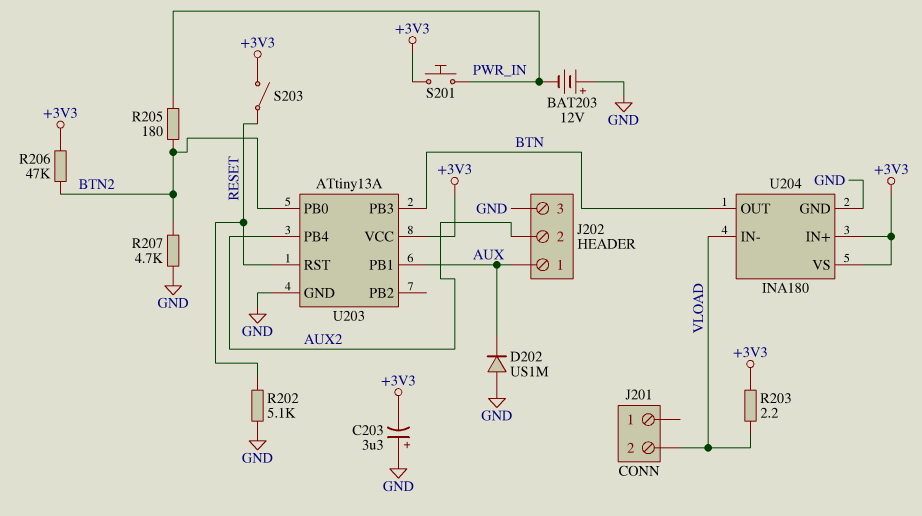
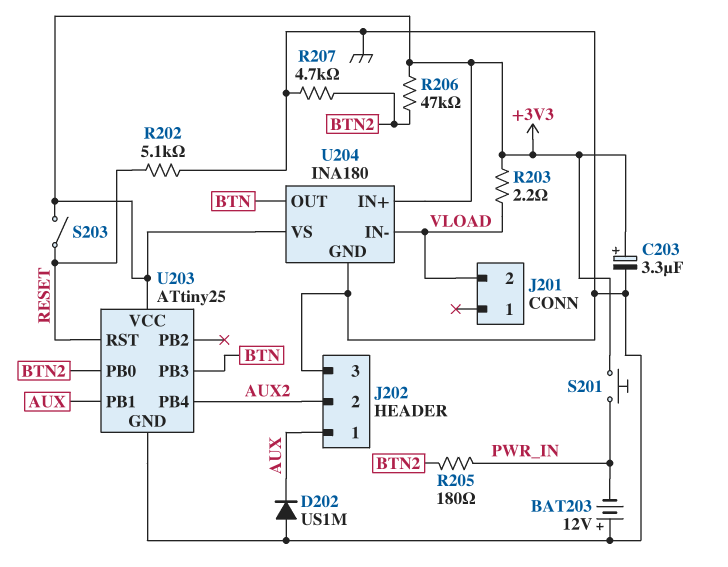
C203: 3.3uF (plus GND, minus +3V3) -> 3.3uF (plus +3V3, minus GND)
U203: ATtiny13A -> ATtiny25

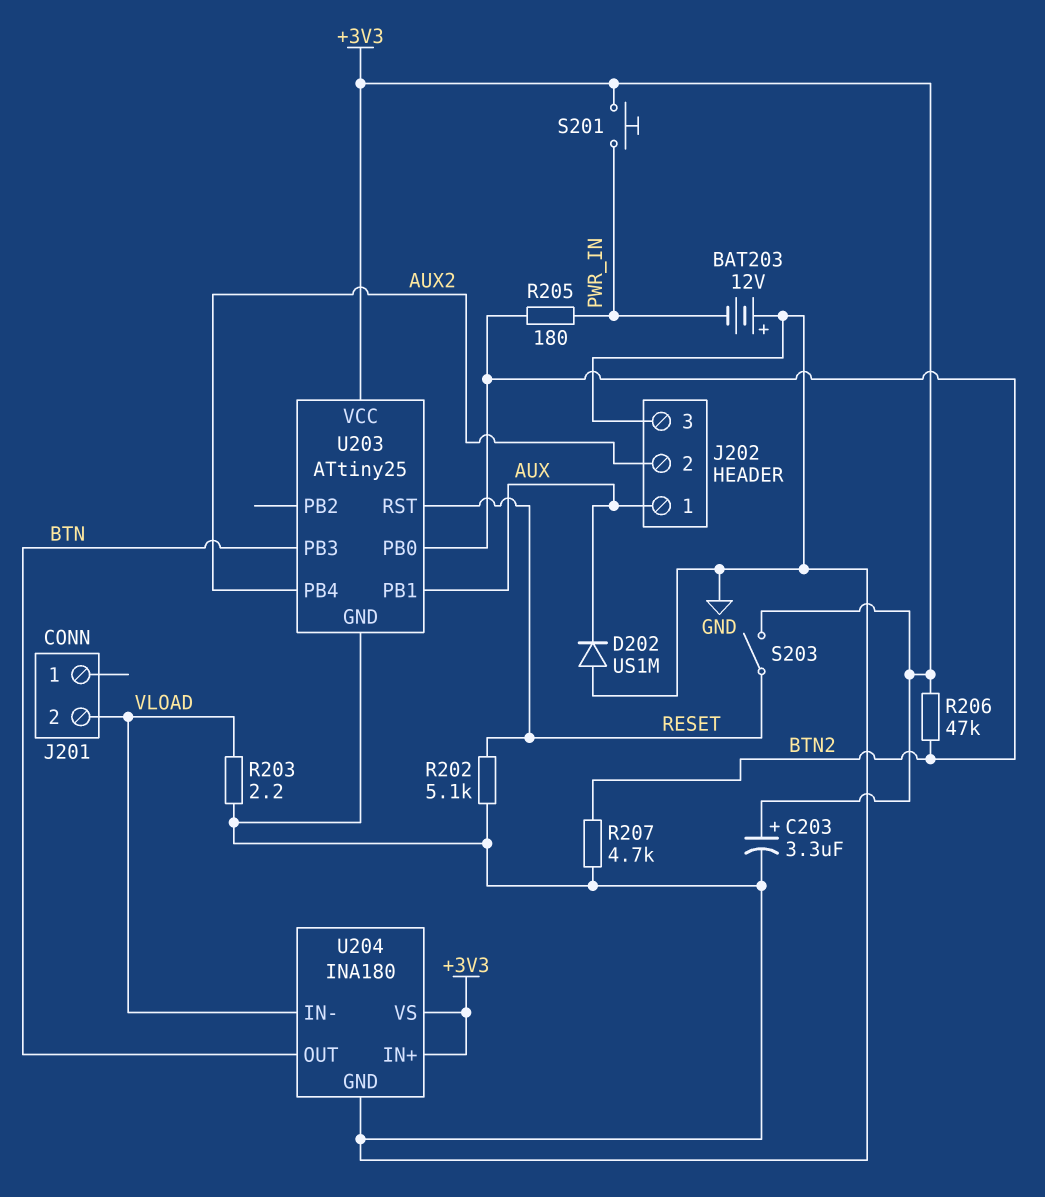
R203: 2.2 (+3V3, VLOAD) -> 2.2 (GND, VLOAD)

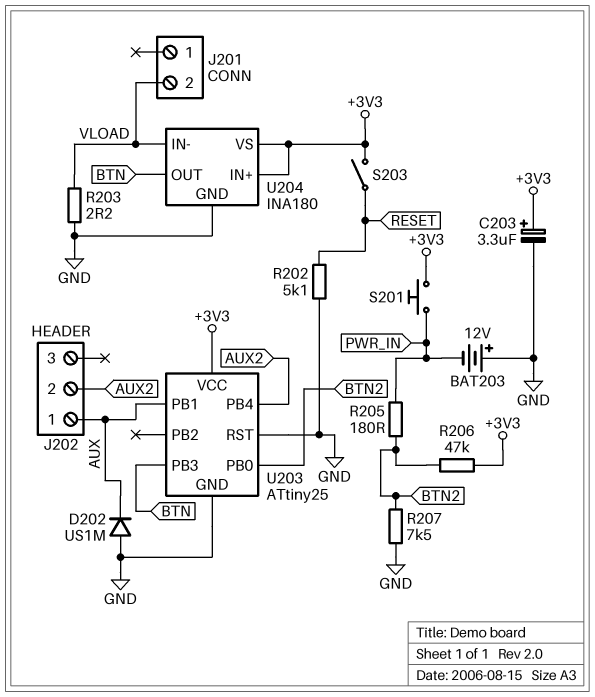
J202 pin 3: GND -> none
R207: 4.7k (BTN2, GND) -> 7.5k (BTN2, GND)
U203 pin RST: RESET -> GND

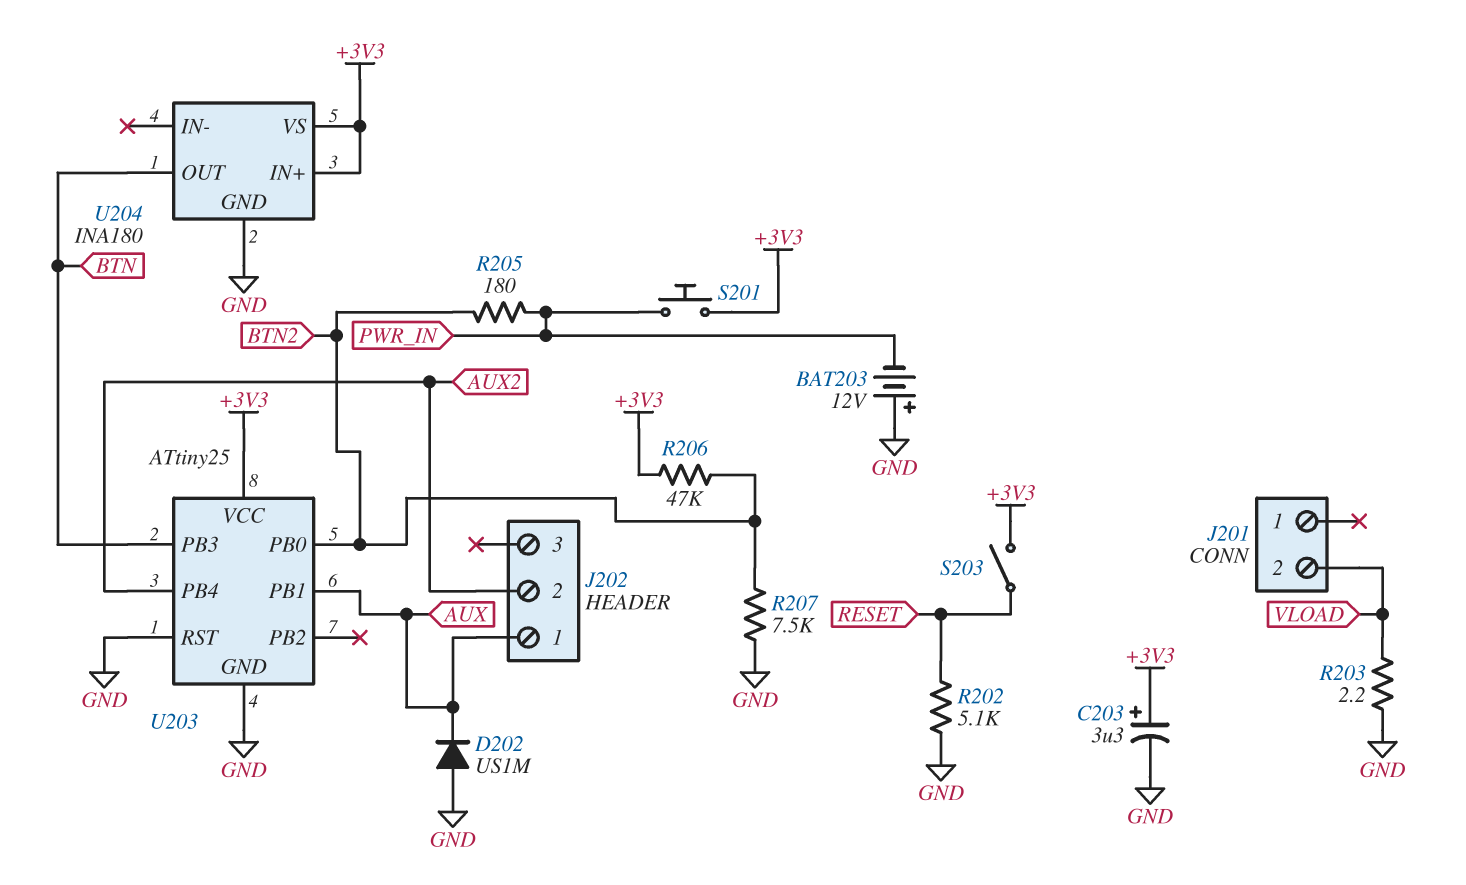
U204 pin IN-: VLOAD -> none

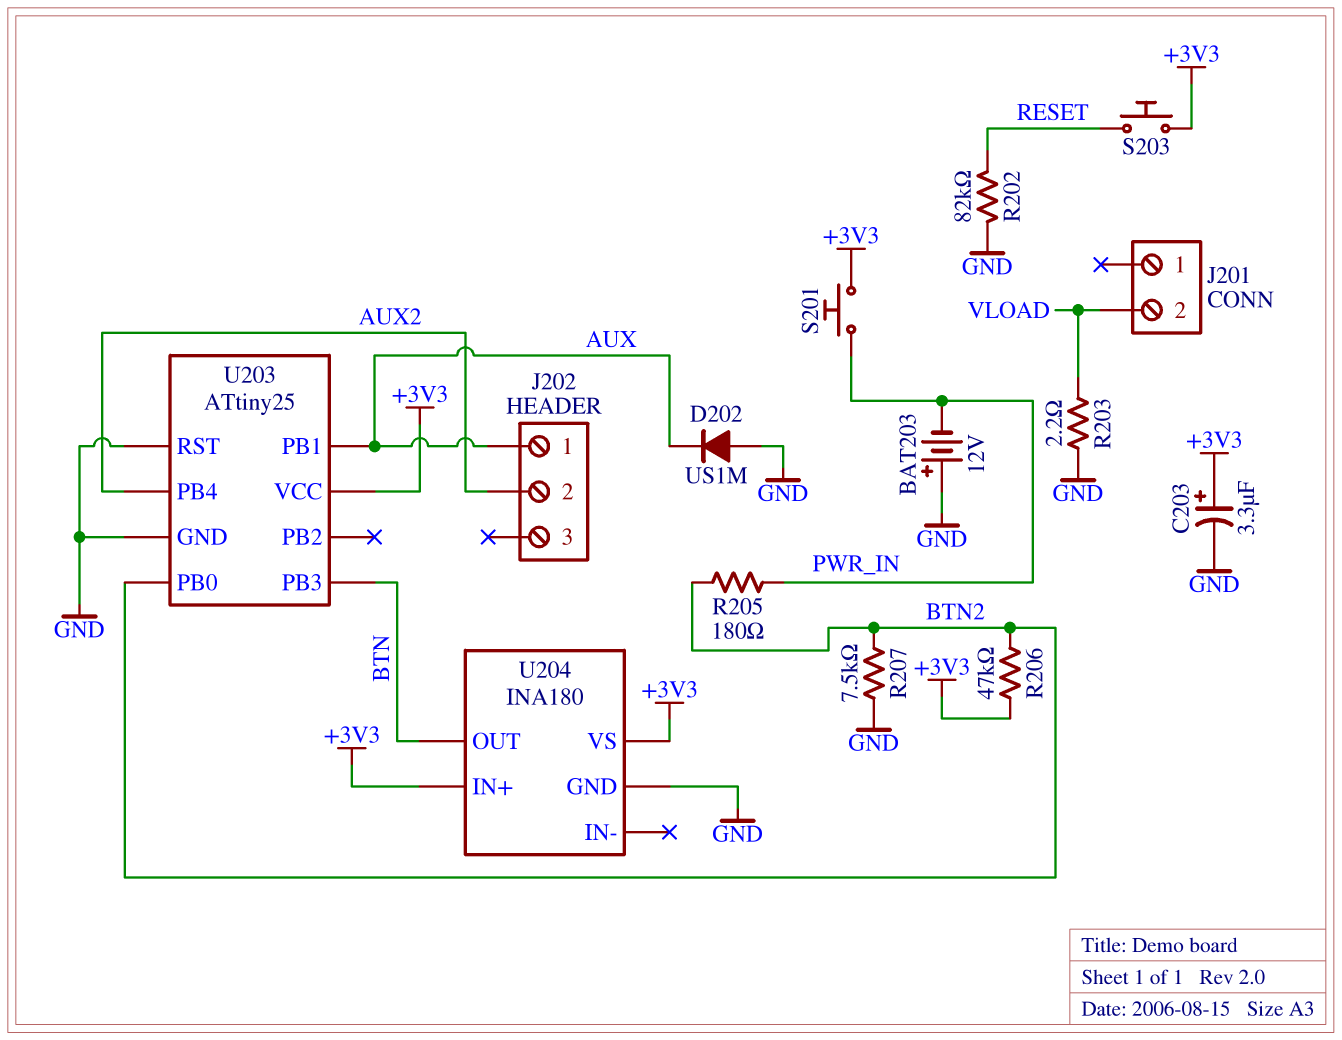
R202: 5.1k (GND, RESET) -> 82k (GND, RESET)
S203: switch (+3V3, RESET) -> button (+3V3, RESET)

◇ ◇ ◇

■ TASK REQUIREMENTS ■
In how many lines of the records does the word "RESET" appear? Answer with the number only.

■ WRITTEN ANSWER ■
3